__About this exercise__
Your copy should hold only the lines from the one with "none -> tan slope J8:K8 level 1 top K" to the one with "orange cone K1", both included, each exactly as it stands below, with no pictures.

__Available data__
Content starts
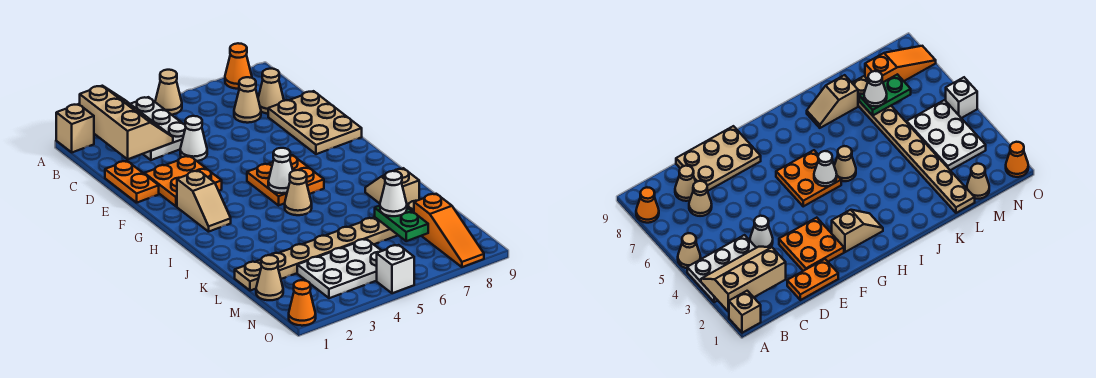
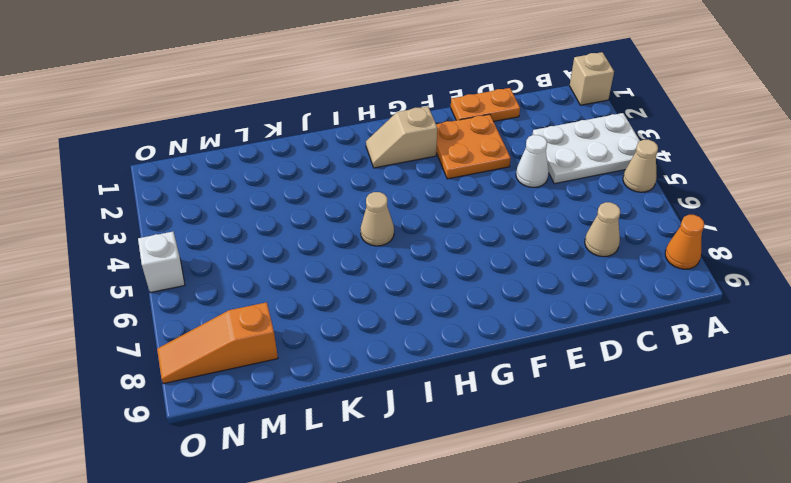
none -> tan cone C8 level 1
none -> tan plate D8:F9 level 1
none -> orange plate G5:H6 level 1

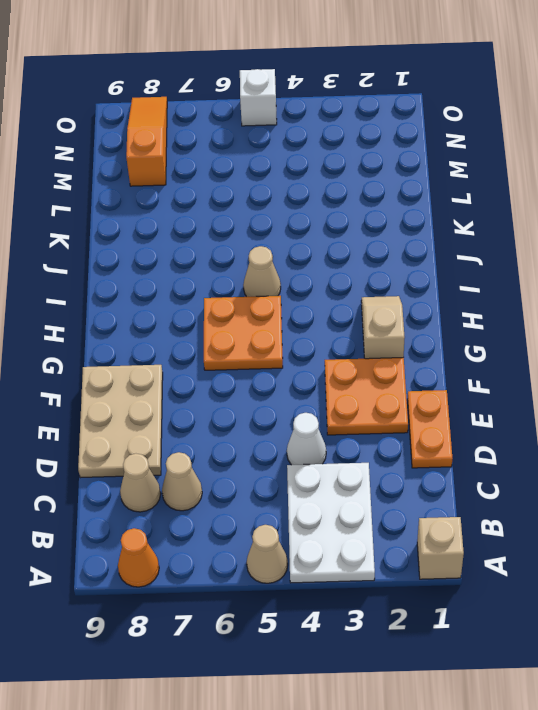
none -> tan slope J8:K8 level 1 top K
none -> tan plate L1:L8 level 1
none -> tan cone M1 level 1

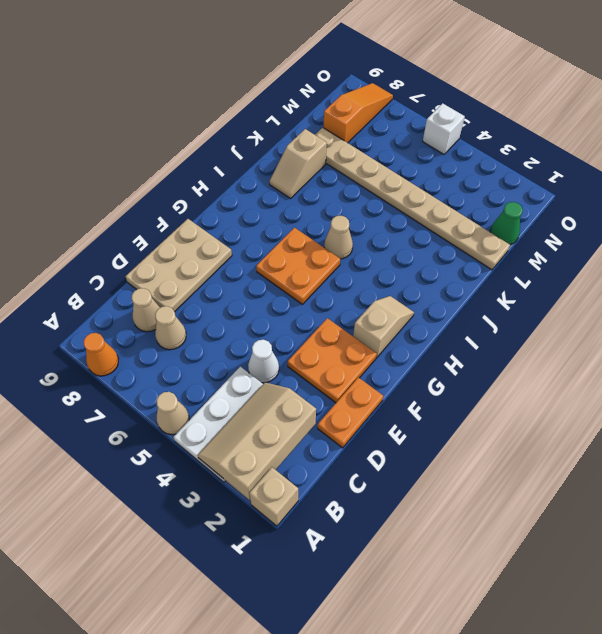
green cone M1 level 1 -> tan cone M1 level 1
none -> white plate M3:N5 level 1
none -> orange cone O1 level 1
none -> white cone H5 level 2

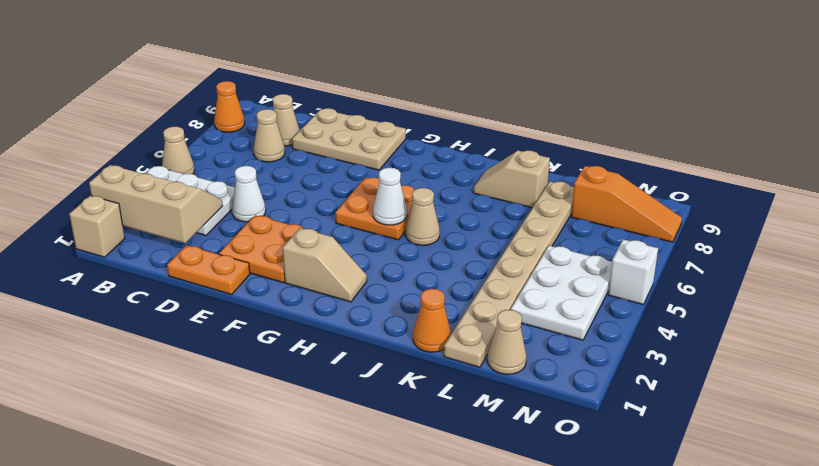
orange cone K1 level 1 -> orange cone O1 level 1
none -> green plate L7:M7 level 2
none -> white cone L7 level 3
Content ends
__Output below__
none -> tan slope J8:K8 level 1 top K
none -> tan plate L1:L8 level 1
none -> tan cone M1 level 1

green cone M1 level 1 -> tan cone M1 level 1
none -> white plate M3:N5 level 1
none -> orange cone O1 level 1
none -> white cone H5 level 2

orange cone K1 level 1 -> orange cone O1 level 1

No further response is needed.